§ Task
Each entry should be duplicated verbatim; its pictures should not be.
• • •
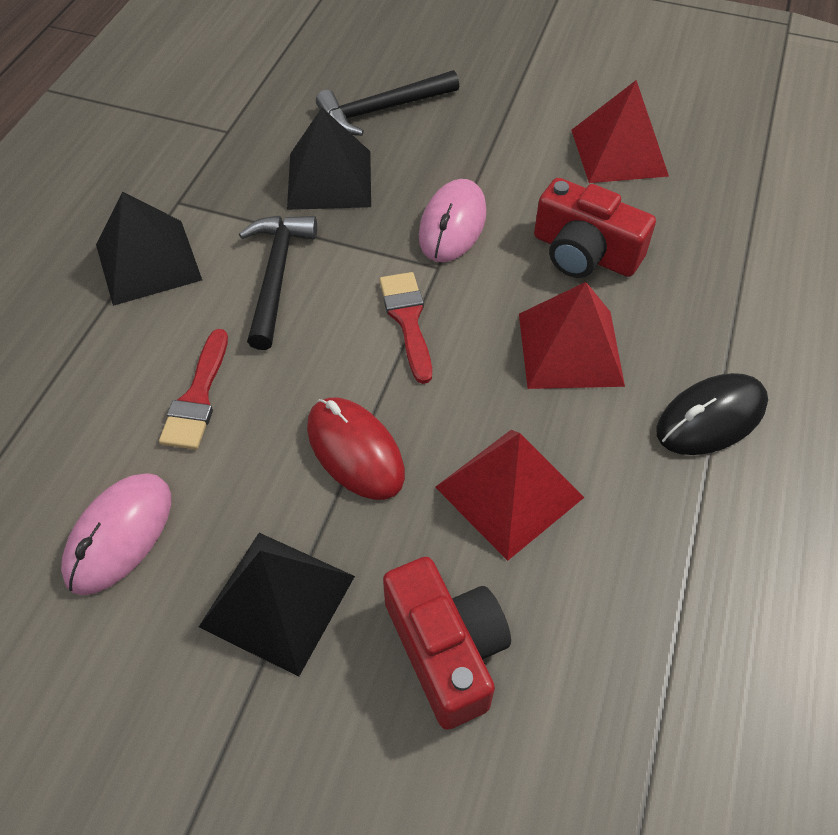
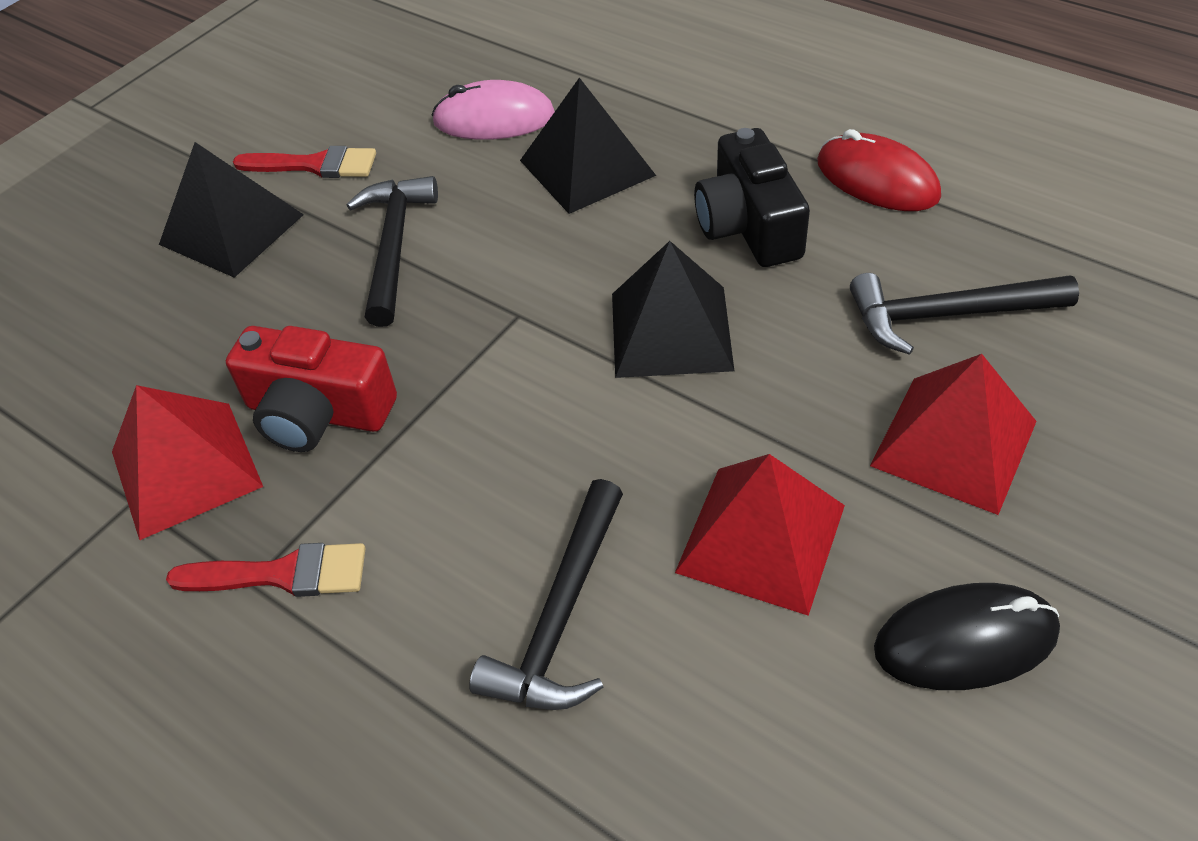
black camera: 0 -> 1
black hammer: 2 -> 3
pink mouse: 2 -> 1
red camera: 2 -> 1

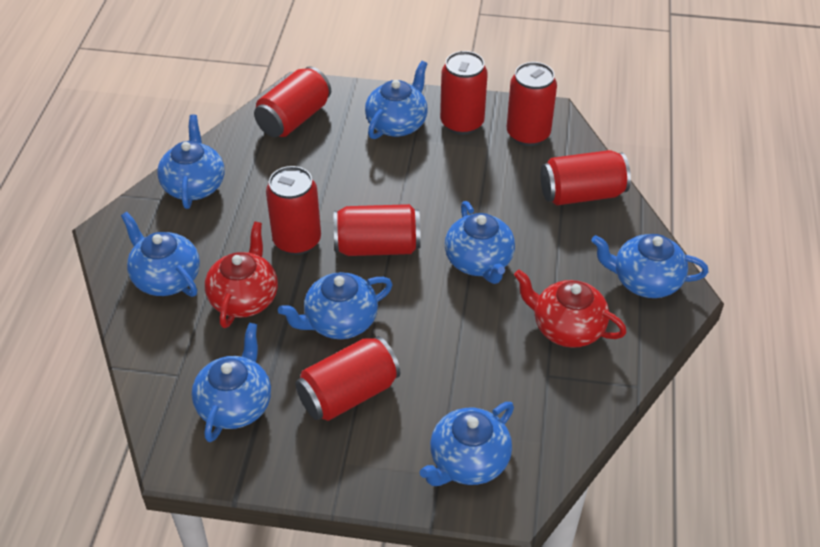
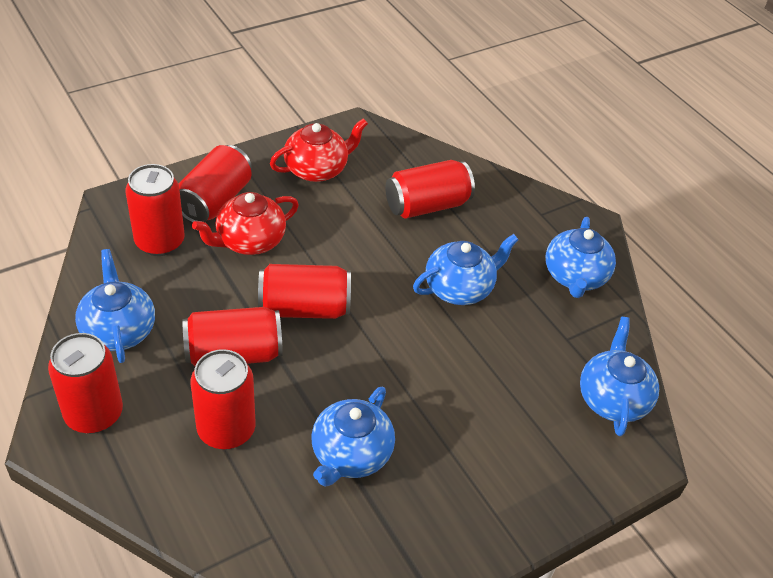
blue teapot: 8 -> 5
• • •
§ Solution to this task
black camera: 0 -> 1
black hammer: 2 -> 3
pink mouse: 2 -> 1
red camera: 2 -> 1

blue teapot: 8 -> 5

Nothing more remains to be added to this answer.